Required task
Pick out each line of the data below that contains the string "tuplet". Match upper and lower case exactly.
----- Extracted data -----
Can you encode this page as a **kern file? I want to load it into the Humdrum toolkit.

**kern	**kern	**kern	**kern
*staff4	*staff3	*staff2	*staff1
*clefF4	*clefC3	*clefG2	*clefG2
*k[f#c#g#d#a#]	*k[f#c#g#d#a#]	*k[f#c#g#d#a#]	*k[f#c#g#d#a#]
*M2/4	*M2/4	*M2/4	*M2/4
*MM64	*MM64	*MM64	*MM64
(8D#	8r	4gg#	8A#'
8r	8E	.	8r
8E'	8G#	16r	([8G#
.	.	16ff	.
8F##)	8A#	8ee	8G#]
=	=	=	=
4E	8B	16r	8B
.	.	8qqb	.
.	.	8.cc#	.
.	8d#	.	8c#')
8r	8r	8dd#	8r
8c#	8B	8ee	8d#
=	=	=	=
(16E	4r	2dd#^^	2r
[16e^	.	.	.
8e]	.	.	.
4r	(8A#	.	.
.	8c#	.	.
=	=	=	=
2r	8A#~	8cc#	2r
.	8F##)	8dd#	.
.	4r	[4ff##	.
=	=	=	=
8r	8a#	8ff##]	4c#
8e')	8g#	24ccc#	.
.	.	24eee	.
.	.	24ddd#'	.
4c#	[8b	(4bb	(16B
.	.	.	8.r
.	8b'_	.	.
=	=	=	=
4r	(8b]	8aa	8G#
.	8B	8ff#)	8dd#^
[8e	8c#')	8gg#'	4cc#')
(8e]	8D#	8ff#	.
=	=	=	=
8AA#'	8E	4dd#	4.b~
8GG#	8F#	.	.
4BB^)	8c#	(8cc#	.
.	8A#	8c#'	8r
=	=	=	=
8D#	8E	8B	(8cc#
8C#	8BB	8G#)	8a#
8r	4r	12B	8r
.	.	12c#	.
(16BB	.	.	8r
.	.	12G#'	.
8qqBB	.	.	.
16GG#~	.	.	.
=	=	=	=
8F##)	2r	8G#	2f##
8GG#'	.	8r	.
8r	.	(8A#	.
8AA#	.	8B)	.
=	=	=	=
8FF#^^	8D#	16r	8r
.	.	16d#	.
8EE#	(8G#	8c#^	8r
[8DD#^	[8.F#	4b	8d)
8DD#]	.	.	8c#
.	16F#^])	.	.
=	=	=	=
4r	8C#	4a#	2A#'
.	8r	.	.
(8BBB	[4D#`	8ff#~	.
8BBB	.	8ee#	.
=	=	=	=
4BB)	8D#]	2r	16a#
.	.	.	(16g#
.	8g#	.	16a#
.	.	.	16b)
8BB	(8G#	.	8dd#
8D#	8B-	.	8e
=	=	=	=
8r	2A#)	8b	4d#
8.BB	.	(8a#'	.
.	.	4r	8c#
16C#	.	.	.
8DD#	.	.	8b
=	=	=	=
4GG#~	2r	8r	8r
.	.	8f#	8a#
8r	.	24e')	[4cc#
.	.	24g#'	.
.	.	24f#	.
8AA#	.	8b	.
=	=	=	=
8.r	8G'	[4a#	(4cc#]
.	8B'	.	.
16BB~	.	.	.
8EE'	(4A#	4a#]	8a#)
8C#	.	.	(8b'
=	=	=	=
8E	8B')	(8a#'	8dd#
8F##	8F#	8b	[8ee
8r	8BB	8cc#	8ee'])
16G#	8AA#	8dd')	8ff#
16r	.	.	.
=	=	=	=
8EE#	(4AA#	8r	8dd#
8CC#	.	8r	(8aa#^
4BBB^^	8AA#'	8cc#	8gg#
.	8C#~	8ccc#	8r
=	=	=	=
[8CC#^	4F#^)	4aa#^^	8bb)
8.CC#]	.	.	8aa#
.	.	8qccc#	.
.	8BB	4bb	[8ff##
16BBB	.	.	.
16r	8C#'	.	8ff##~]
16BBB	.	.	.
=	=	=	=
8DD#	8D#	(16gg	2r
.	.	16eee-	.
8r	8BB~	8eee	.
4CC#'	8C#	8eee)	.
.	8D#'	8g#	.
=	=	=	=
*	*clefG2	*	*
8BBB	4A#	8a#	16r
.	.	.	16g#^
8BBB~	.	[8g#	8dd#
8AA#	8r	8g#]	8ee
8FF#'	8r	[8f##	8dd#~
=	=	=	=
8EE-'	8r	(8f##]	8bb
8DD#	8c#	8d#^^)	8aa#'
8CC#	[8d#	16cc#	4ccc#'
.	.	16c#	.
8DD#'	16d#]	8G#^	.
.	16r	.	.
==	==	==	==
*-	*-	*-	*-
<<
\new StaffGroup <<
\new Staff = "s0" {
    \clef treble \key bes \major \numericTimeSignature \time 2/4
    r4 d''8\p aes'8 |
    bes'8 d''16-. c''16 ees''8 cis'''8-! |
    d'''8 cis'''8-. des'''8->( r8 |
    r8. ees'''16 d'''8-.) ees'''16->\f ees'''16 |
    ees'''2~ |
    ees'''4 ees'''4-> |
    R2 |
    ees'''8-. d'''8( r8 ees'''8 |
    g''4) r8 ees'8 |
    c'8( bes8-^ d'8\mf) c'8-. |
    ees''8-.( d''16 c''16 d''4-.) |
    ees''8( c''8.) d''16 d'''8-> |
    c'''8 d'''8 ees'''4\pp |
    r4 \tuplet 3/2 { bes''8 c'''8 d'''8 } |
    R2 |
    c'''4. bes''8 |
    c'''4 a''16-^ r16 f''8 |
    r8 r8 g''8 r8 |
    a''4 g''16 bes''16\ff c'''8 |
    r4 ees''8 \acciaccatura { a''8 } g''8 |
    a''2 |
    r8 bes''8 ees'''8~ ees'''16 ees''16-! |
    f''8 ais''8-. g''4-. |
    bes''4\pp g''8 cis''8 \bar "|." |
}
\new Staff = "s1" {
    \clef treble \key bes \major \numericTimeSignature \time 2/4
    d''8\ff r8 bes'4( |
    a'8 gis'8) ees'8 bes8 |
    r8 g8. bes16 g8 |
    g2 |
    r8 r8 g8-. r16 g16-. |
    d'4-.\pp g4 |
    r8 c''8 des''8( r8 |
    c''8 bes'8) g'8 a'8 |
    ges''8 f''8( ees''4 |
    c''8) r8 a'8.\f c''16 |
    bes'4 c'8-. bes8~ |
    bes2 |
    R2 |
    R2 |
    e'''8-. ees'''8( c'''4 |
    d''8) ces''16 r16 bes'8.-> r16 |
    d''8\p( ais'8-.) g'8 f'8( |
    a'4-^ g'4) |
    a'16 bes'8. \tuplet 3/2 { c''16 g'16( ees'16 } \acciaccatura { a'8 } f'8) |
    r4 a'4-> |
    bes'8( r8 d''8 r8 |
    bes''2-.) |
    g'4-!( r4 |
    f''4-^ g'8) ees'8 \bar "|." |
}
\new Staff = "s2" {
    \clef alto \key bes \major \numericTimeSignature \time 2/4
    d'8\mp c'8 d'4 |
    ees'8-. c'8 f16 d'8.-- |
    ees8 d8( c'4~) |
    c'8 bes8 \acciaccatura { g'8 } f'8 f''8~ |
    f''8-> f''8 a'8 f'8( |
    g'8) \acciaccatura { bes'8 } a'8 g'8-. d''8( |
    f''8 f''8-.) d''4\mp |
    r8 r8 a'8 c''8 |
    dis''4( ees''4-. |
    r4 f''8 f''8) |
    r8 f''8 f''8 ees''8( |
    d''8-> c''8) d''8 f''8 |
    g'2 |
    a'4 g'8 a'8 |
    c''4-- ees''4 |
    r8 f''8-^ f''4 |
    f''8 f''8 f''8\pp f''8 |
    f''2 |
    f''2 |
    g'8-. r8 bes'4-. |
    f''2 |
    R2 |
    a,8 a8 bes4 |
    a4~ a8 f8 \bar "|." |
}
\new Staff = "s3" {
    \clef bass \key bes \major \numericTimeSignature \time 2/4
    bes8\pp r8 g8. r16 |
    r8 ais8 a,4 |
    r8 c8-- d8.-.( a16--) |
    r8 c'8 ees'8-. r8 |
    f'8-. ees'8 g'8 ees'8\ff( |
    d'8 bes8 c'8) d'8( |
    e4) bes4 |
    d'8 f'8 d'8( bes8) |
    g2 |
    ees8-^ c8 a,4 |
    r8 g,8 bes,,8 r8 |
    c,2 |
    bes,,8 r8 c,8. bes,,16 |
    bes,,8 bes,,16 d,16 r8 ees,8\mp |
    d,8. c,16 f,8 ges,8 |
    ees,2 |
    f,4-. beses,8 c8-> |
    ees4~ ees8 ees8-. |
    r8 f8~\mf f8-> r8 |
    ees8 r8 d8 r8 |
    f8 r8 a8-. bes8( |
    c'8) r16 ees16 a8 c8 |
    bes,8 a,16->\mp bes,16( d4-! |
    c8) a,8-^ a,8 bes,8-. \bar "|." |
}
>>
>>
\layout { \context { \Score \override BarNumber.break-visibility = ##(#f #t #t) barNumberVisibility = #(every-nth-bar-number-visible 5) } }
-----
Solution to this exercise
    r4 \tuplet 3/2 { bes''8 c'''8 d'''8 } |
    a'16 bes'8. \tuplet 3/2 { c''16 g'16( ees'16 } \acciaccatura { a'8 } f'8) |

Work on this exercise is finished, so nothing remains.